Task - For the entries below, the expected answer is the line with "green cross: (121, 125) -> (238, 235), moved", the line with "orange cross: (95, 136)", and every line between them, exactly as written, and nothing more.

The input -
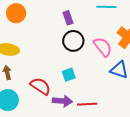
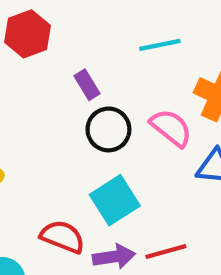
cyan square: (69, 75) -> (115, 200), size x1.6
---
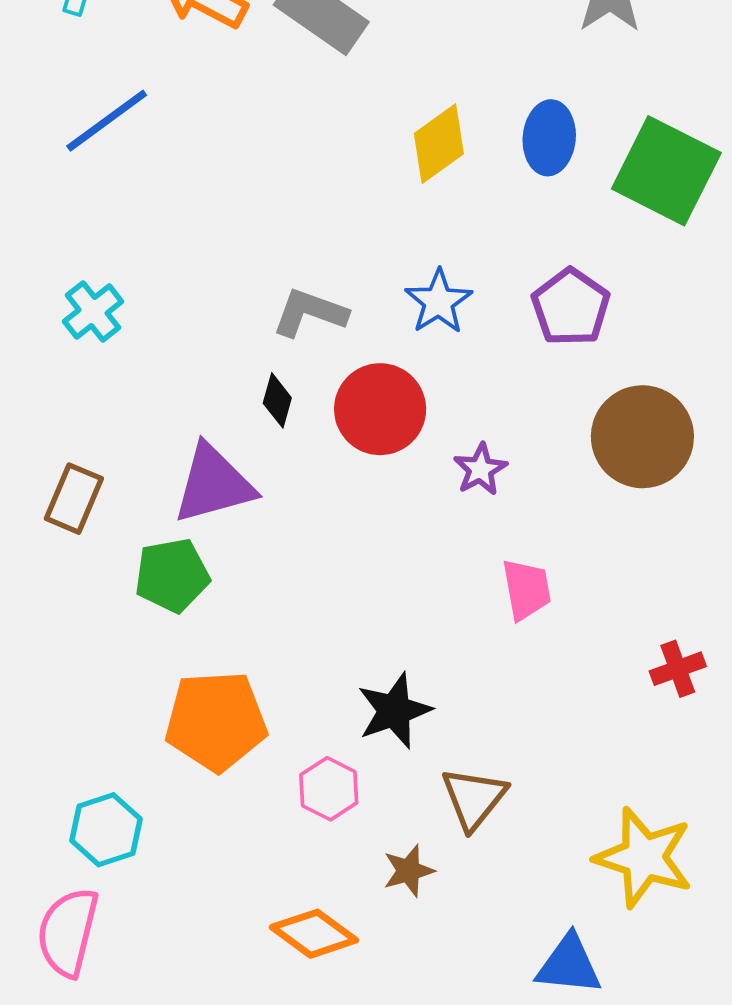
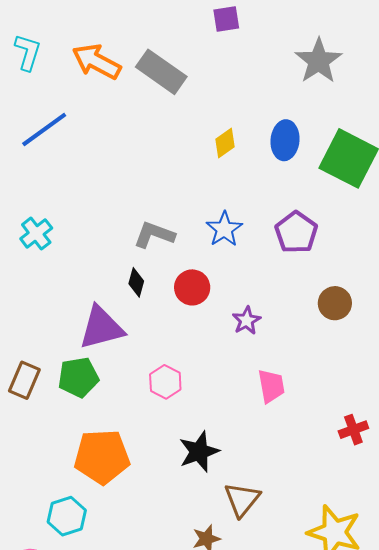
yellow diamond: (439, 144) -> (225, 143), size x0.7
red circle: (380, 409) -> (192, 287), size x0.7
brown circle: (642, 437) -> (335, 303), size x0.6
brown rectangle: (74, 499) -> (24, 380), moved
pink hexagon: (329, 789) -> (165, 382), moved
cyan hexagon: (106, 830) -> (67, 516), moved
---
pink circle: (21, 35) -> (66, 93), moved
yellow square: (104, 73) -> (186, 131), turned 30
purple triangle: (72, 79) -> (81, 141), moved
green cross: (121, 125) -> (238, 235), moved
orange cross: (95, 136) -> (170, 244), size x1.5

Solved problem -
green cross: (121, 125) -> (238, 235), moved
orange cross: (95, 136) -> (170, 244), size x1.5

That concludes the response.